— YOUR ASSIGNMENT —
All lines in the data bearing the string "cyan" should be identified and copied.

— Entries taken from a collection —
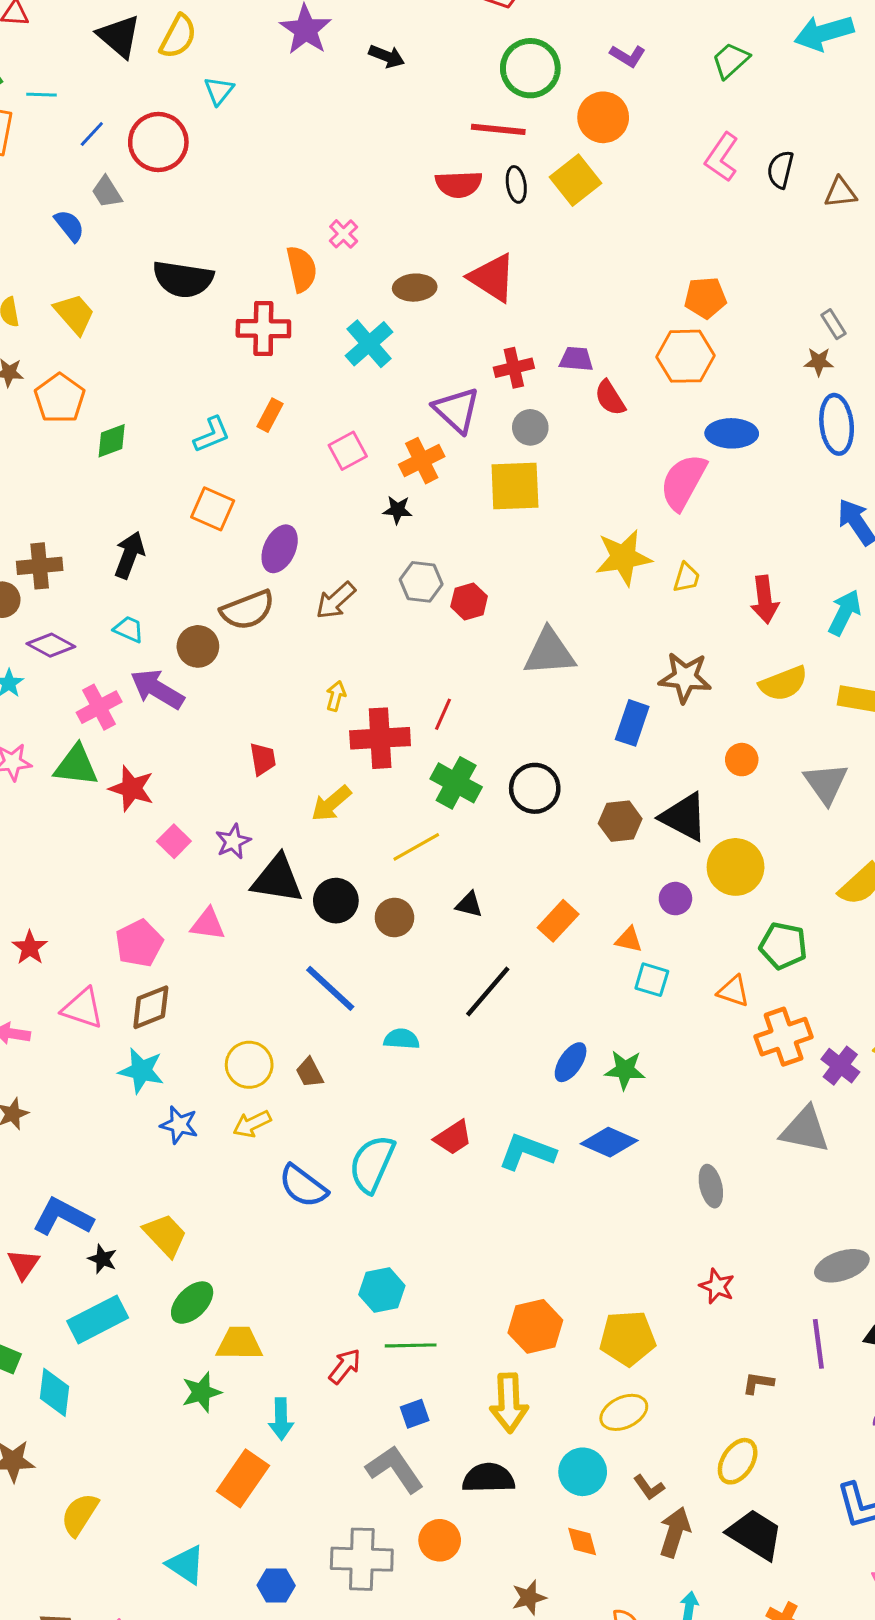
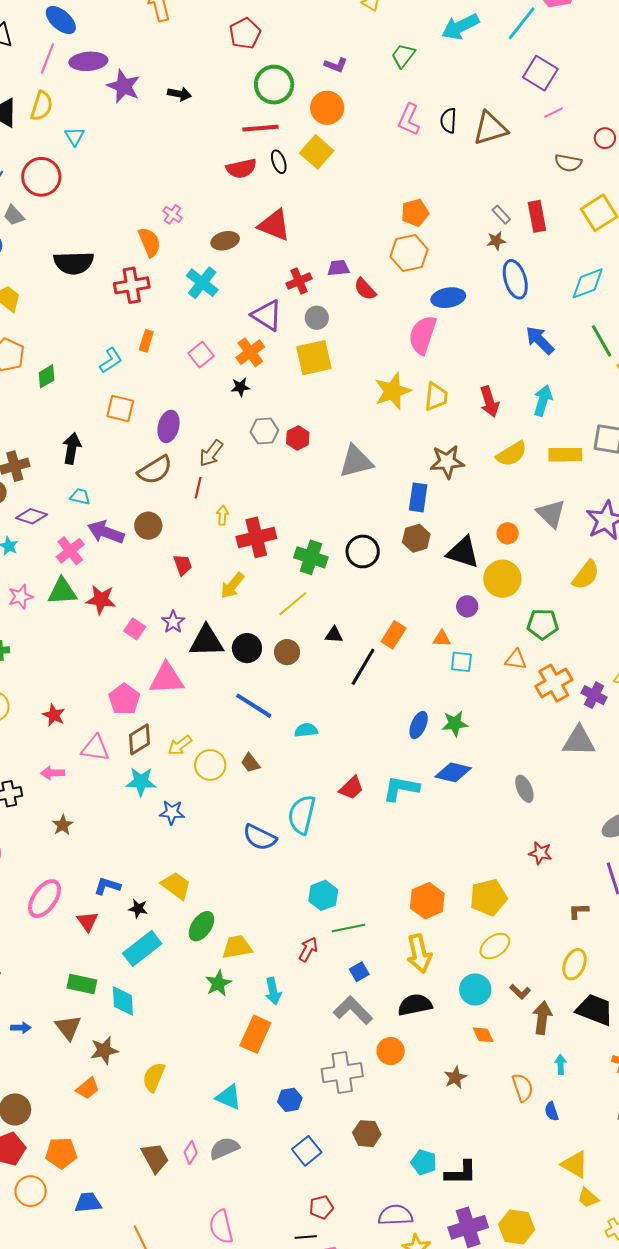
brown triangle: (840, 193) -> (490, 128), size x1.6
yellow trapezoid: (686, 578) -> (436, 397), size x1.4
brown circle: (198, 646) -> (148, 526), moved
red line: (443, 714) -> (198, 488), moved
orange circle: (742, 760) -> (508, 533), moved
brown hexagon: (620, 821) -> (416, 538), moved
pink triangle: (208, 924) -> (167, 679), size x1.5
black line: (488, 992) -> (363, 667), moved
yellow arrow: (252, 1124) -> (180, 745), moved
blue L-shape: (63, 1217) -> (107, 886), size x0.7

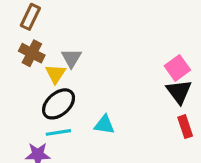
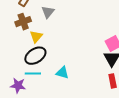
brown cross: (32, 53) -> (23, 22), turned 35
gray triangle: (71, 58) -> (48, 12), moved

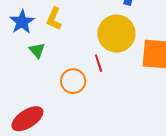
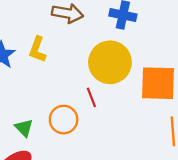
green triangle: (37, 50) -> (24, 128), moved

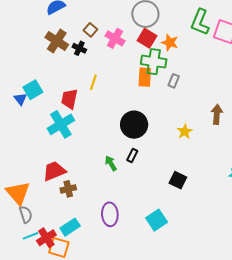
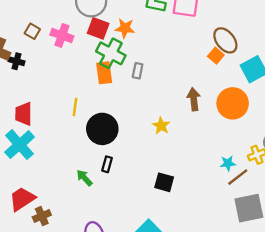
black cross: (79, 48) -> (17, 61), moved
green cross: (154, 62) -> (111, 53), turned 30
yellow line: (93, 82) -> (75, 107), moved

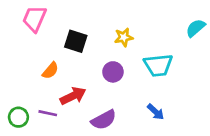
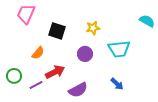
cyan semicircle: (196, 28) -> (147, 21), turned 70
purple line: (48, 113) -> (36, 85), turned -40
green circle: (18, 117) -> (14, 76), moved

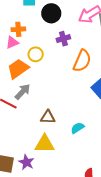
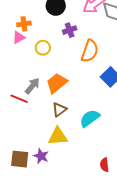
orange trapezoid: (18, 69) -> (57, 83), moved
brown triangle: (48, 117) -> (59, 109), turned -35
cyan semicircle: (77, 128) -> (90, 118), size x1.5

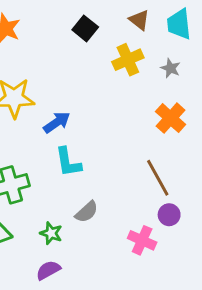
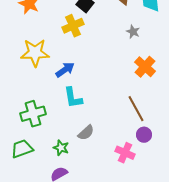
yellow cross: (128, 60) -> (73, 26), moved
gray star: (171, 68) -> (133, 32), moved

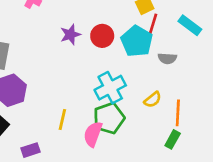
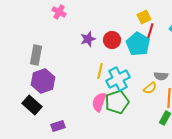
gray semicircle: (167, 58) -> (161, 76), moved
yellow line: (62, 120) -> (100, 71), moved
pink semicircle: (93, 134) -> (99, 102), moved

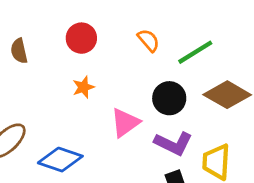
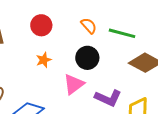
green line: (195, 52) -> (122, 33), turned 48
black circle: (169, 98) -> (87, 58), moved

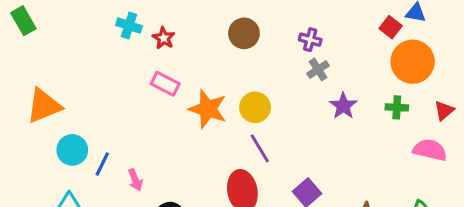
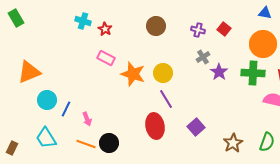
red square: (391, 27) -> (224, 29), moved
gray cross: (318, 70) -> (203, 57), moved
green cross: (397, 107) -> (253, 73), size x1.6

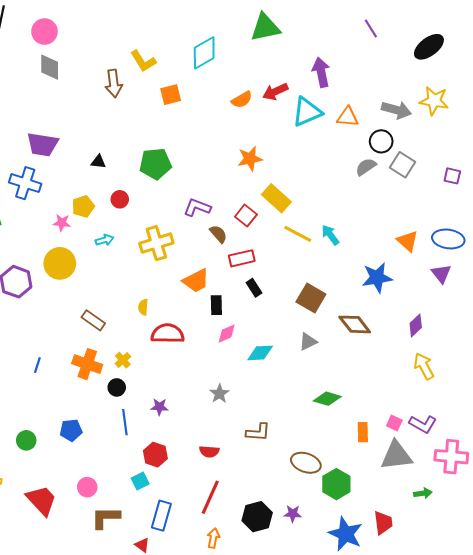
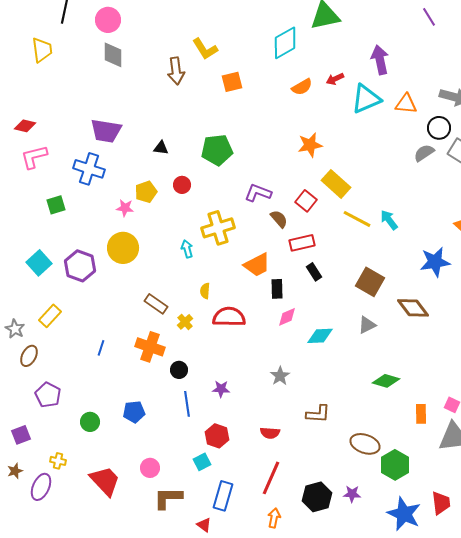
cyan diamond: (204, 53) -> (285, 43), moved
red arrow: (275, 92) -> (335, 79), size x0.7
cyan arrow: (105, 240) -> (187, 249), moved, turned -90
yellow cross: (123, 360) -> (185, 322), moved

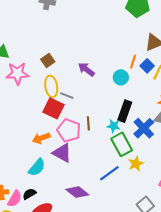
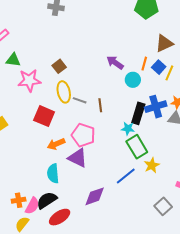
purple arrow: (86, 69) -> (115, 63), moved
red square: (53, 108) -> (44, 116), moved
brown line: (88, 123) -> (100, 105), moved
blue cross: (144, 128) -> (156, 107), moved, turned 30
cyan semicircle: (37, 167) -> (53, 173), turned 138
purple diamond: (77, 192) -> (95, 196), turned -55
black semicircle: (29, 194) -> (47, 200), size x1.5

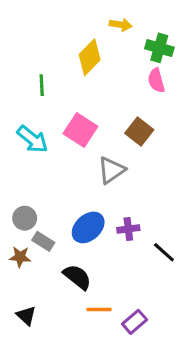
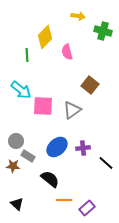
yellow diamond: (90, 57) -> (45, 37), moved
pink semicircle: (156, 80) -> (67, 52), moved
pink square: (80, 130) -> (43, 106), moved, turned -30

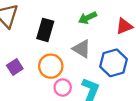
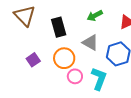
black rectangle: (45, 30) -> (59, 27), turned -30

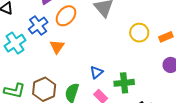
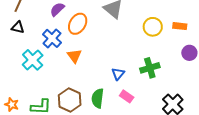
orange rectangle: (166, 37) -> (180, 26), turned 40
green cross: (124, 83) -> (150, 68), moved

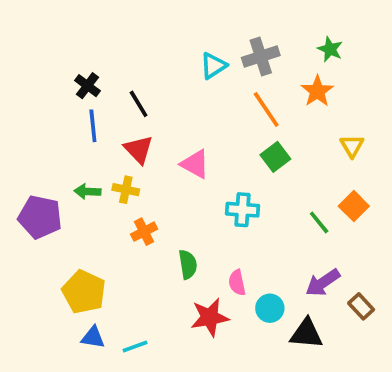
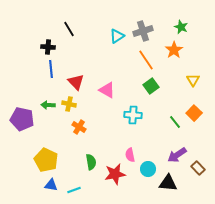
black cross: (87, 86) -> (48, 47), turned -32
black line: (139, 104) -> (69, 29), moved
orange cross: (144, 232) -> (79, 127), turned -32
green semicircle: (188, 264) -> (91, 162), moved

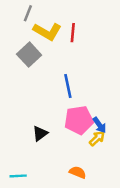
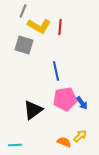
gray square: (29, 55) -> (24, 45), turned -30
black triangle: (40, 133) -> (33, 110), size x1.5
yellow arrow: (97, 138) -> (80, 136), moved

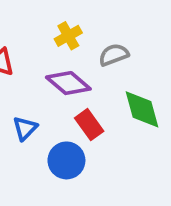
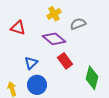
green diamond: (142, 109) -> (92, 78), moved, turned 30
blue circle: (66, 160) -> (37, 85), moved

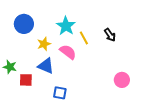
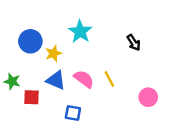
blue circle: (24, 24) -> (30, 41), moved
yellow line: (84, 38) -> (109, 79), moved
pink semicircle: (68, 52) -> (84, 79), moved

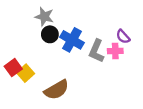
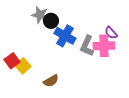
black circle: (50, 34) -> (51, 21), moved
pink cross: (115, 51) -> (104, 46), size x1.5
brown semicircle: (57, 90) -> (51, 81), size x0.7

— YOUR RESPONSE —
cyan semicircle: (196, 28) -> (147, 21), turned 70
cyan semicircle: (77, 128) -> (90, 118), size x1.5
cyan diamond: (204, 53) -> (285, 43), moved
cyan arrow: (105, 240) -> (187, 249), moved, turned -90
cyan semicircle: (37, 167) -> (53, 173), turned 138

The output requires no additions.